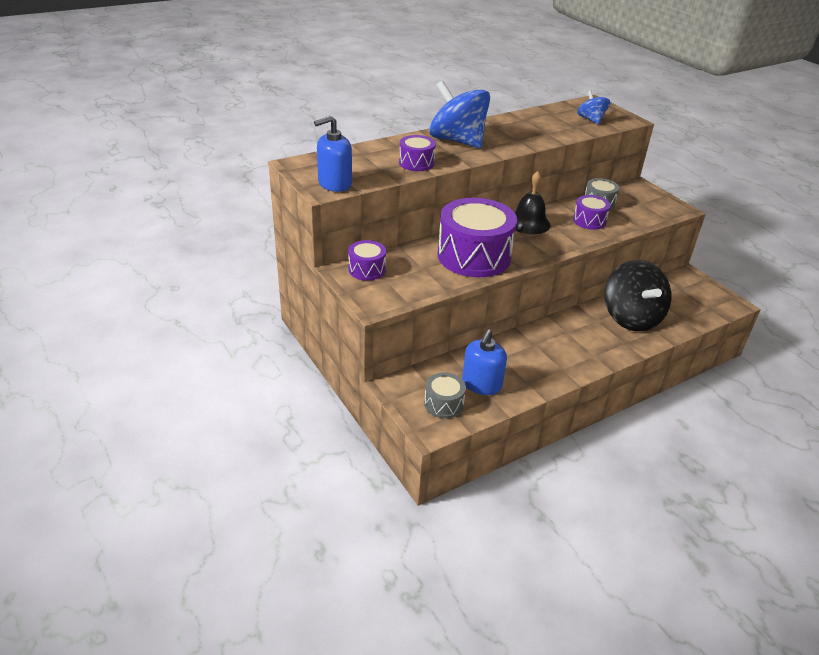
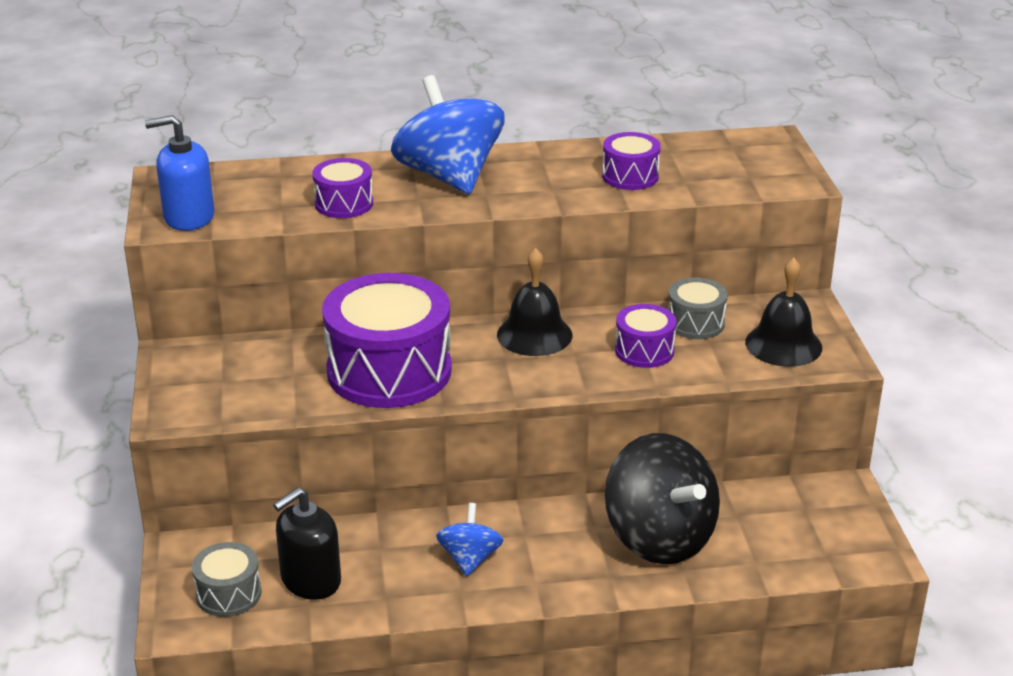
camera: 25 degrees right, 5 degrees down
(367, 269) = (208, 359): purple drum -> purple drum (630, 176)
(481, 384) = (310, 580): blue soap dispenser -> black soap dispenser
(591, 120) = (727, 172): blue spinning top -> blue spinning top (470, 559)
(631, 318) = (659, 538): black spinning top -> black spinning top turned 45 degrees counterclockwise
(648, 206) = (783, 344): none -> black bell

★ ★ ★ ★ ★

• _WHAT THE TASK ASKS_
Pictures stay out. Transcribe the lines from the start of the entries above through the line with "(591, 120) = (727, 172): blue", exactly.

• _REPLY TO THE TASK_
camera: 25 degrees right, 5 degrees down
(367, 269) = (208, 359): purple drum -> purple drum (630, 176)
(481, 384) = (310, 580): blue soap dispenser -> black soap dispenser
(591, 120) = (727, 172): blue spinning top -> blue spinning top (470, 559)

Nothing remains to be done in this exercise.